• _Work instruction_: Every entry needs to be reproduced exactly.

• _Material provided_:

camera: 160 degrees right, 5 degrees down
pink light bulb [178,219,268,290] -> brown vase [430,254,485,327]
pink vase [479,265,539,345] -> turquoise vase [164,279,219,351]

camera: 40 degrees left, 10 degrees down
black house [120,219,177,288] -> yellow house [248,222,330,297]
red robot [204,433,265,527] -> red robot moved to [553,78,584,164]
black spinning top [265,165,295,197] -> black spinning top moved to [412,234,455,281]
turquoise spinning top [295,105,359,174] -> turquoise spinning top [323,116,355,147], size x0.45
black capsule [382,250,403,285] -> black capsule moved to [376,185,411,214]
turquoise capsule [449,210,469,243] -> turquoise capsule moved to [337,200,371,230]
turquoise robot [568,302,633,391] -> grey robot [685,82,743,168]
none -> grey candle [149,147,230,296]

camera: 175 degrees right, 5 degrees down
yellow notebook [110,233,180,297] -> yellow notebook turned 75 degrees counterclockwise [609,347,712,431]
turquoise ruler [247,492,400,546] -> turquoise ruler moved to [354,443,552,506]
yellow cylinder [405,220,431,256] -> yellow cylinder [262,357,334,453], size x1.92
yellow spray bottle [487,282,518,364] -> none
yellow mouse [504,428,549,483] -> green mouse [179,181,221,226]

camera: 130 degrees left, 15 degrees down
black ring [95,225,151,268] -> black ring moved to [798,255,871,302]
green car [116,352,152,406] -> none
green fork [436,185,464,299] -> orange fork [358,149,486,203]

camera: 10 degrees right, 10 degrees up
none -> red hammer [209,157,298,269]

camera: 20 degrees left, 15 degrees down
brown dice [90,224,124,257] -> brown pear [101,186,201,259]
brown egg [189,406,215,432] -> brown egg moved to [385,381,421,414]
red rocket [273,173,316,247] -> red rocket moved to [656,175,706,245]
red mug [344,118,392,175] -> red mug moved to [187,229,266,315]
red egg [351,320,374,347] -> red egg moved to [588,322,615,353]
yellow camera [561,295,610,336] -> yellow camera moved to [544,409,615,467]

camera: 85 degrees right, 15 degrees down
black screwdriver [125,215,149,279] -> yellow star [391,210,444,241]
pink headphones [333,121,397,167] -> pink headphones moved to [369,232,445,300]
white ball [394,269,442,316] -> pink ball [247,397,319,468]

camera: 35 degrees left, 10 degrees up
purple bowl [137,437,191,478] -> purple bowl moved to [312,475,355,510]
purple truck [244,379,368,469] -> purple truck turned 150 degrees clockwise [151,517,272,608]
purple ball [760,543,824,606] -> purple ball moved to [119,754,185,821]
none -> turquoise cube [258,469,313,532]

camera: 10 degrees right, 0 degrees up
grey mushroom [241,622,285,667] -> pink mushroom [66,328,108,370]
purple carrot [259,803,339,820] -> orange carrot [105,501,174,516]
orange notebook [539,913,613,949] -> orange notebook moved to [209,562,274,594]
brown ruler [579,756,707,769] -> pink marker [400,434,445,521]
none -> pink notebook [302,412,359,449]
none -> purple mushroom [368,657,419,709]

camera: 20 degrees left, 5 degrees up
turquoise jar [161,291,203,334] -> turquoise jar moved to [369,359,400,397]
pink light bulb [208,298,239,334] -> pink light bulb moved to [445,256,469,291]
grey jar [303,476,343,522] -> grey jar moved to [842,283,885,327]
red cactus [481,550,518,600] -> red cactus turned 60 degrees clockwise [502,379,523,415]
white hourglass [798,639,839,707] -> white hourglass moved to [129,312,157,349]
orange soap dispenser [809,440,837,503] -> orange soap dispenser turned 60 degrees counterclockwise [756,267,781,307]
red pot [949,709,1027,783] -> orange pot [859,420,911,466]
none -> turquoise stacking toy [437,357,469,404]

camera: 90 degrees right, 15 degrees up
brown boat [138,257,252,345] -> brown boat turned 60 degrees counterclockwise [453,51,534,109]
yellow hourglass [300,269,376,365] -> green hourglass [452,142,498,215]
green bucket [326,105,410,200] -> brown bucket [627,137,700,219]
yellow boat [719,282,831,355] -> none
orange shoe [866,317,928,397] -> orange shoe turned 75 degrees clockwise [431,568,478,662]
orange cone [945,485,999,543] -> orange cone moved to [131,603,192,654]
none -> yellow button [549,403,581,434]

• _Final answer_:
camera: 160 degrees right, 5 degrees down
pink light bulb [178,219,268,290] -> brown vase [430,254,485,327]
pink vase [479,265,539,345] -> turquoise vase [164,279,219,351]

camera: 40 degrees left, 10 degrees down
black house [120,219,177,288] -> yellow house [248,222,330,297]
red robot [204,433,265,527] -> red robot moved to [553,78,584,164]
black spinning top [265,165,295,197] -> black spinning top moved to [412,234,455,281]
turquoise spinning top [295,105,359,174] -> turquoise spinning top [323,116,355,147], size x0.45
black capsule [382,250,403,285] -> black capsule moved to [376,185,411,214]
turquoise capsule [449,210,469,243] -> turquoise capsule moved to [337,200,371,230]
turquoise robot [568,302,633,391] -> grey robot [685,82,743,168]
none -> grey candle [149,147,230,296]

camera: 175 degrees right, 5 degrees down
yellow notebook [110,233,180,297] -> yellow notebook turned 75 degrees counterclockwise [609,347,712,431]
turquoise ruler [247,492,400,546] -> turquoise ruler moved to [354,443,552,506]
yellow cylinder [405,220,431,256] -> yellow cylinder [262,357,334,453], size x1.92
yellow spray bottle [487,282,518,364] -> none
yellow mouse [504,428,549,483] -> green mouse [179,181,221,226]

camera: 130 degrees left, 15 degrees down
black ring [95,225,151,268] -> black ring moved to [798,255,871,302]
green car [116,352,152,406] -> none
green fork [436,185,464,299] -> orange fork [358,149,486,203]

camera: 10 degrees right, 10 degrees up
none -> red hammer [209,157,298,269]

camera: 20 degrees left, 15 degrees down
brown dice [90,224,124,257] -> brown pear [101,186,201,259]
brown egg [189,406,215,432] -> brown egg moved to [385,381,421,414]
red rocket [273,173,316,247] -> red rocket moved to [656,175,706,245]
red mug [344,118,392,175] -> red mug moved to [187,229,266,315]
red egg [351,320,374,347] -> red egg moved to [588,322,615,353]
yellow camera [561,295,610,336] -> yellow camera moved to [544,409,615,467]

camera: 85 degrees right, 15 degrees down
black screwdriver [125,215,149,279] -> yellow star [391,210,444,241]
pink headphones [333,121,397,167] -> pink headphones moved to [369,232,445,300]
white ball [394,269,442,316] -> pink ball [247,397,319,468]

camera: 35 degrees left, 10 degrees up
purple bowl [137,437,191,478] -> purple bowl moved to [312,475,355,510]
purple truck [244,379,368,469] -> purple truck turned 150 degrees clockwise [151,517,272,608]
purple ball [760,543,824,606] -> purple ball moved to [119,754,185,821]
none -> turquoise cube [258,469,313,532]

camera: 10 degrees right, 0 degrees up
grey mushroom [241,622,285,667] -> pink mushroom [66,328,108,370]
purple carrot [259,803,339,820] -> orange carrot [105,501,174,516]
orange notebook [539,913,613,949] -> orange notebook moved to [209,562,274,594]
brown ruler [579,756,707,769] -> pink marker [400,434,445,521]
none -> pink notebook [302,412,359,449]
none -> purple mushroom [368,657,419,709]

camera: 20 degrees left, 5 degrees up
turquoise jar [161,291,203,334] -> turquoise jar moved to [369,359,400,397]
pink light bulb [208,298,239,334] -> pink light bulb moved to [445,256,469,291]
grey jar [303,476,343,522] -> grey jar moved to [842,283,885,327]
red cactus [481,550,518,600] -> red cactus turned 60 degrees clockwise [502,379,523,415]
white hourglass [798,639,839,707] -> white hourglass moved to [129,312,157,349]
orange soap dispenser [809,440,837,503] -> orange soap dispenser turned 60 degrees counterclockwise [756,267,781,307]
red pot [949,709,1027,783] -> orange pot [859,420,911,466]
none -> turquoise stacking toy [437,357,469,404]

camera: 90 degrees right, 15 degrees up
brown boat [138,257,252,345] -> brown boat turned 60 degrees counterclockwise [453,51,534,109]
yellow hourglass [300,269,376,365] -> green hourglass [452,142,498,215]
green bucket [326,105,410,200] -> brown bucket [627,137,700,219]
yellow boat [719,282,831,355] -> none
orange shoe [866,317,928,397] -> orange shoe turned 75 degrees clockwise [431,568,478,662]
orange cone [945,485,999,543] -> orange cone moved to [131,603,192,654]
none -> yellow button [549,403,581,434]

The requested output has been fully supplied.